## Task brief
Treat the line with "grey teddy bear [699,219,763,280] -> none" as the starting point. Write it out and every line after it through the end of the listing below, exactly.

## Material provided

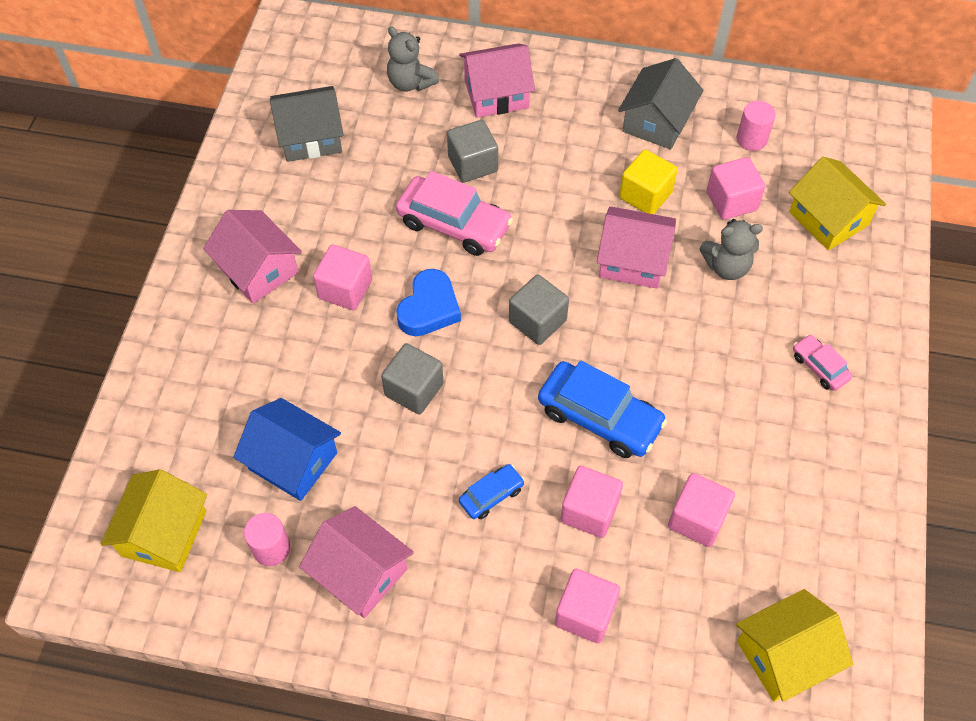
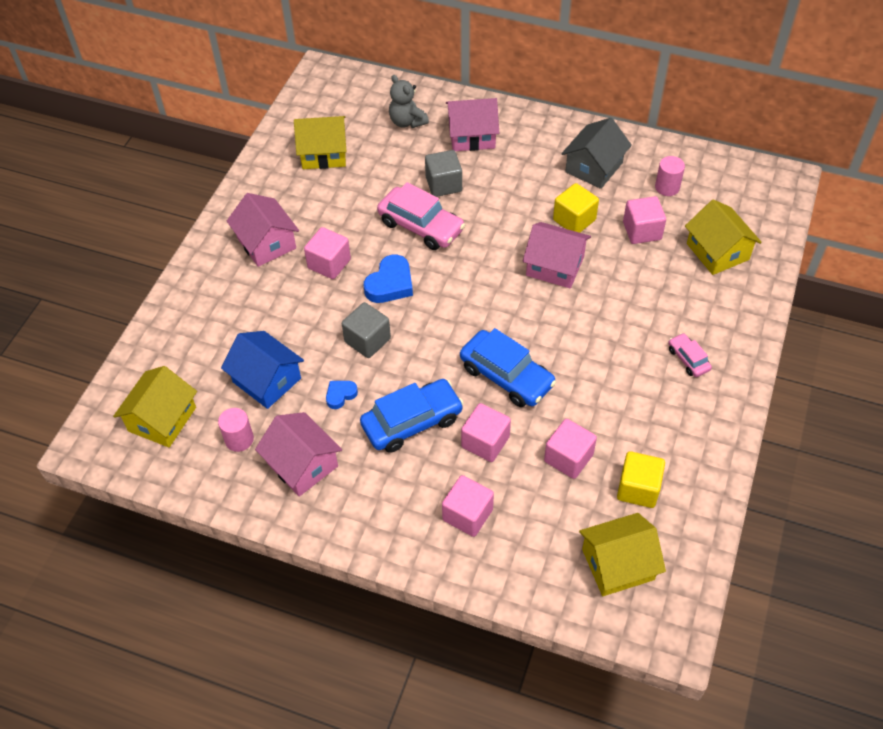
camera: 10 degrees right, 5 degrees down
grey house [270,86,344,162] -> yellow house [294,116,347,169]
blue car [459,464,525,519] -> blue car [360,379,464,453], size x1.94
grey cube [509,275,569,345] -> none
grey teddy bear [699,219,763,280] -> none
none -> blue heart [326,381,358,409]
none -> yellow cube [617,451,665,508]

## Solution to this exercise
grey teddy bear [699,219,763,280] -> none
none -> blue heart [326,381,358,409]
none -> yellow cube [617,451,665,508]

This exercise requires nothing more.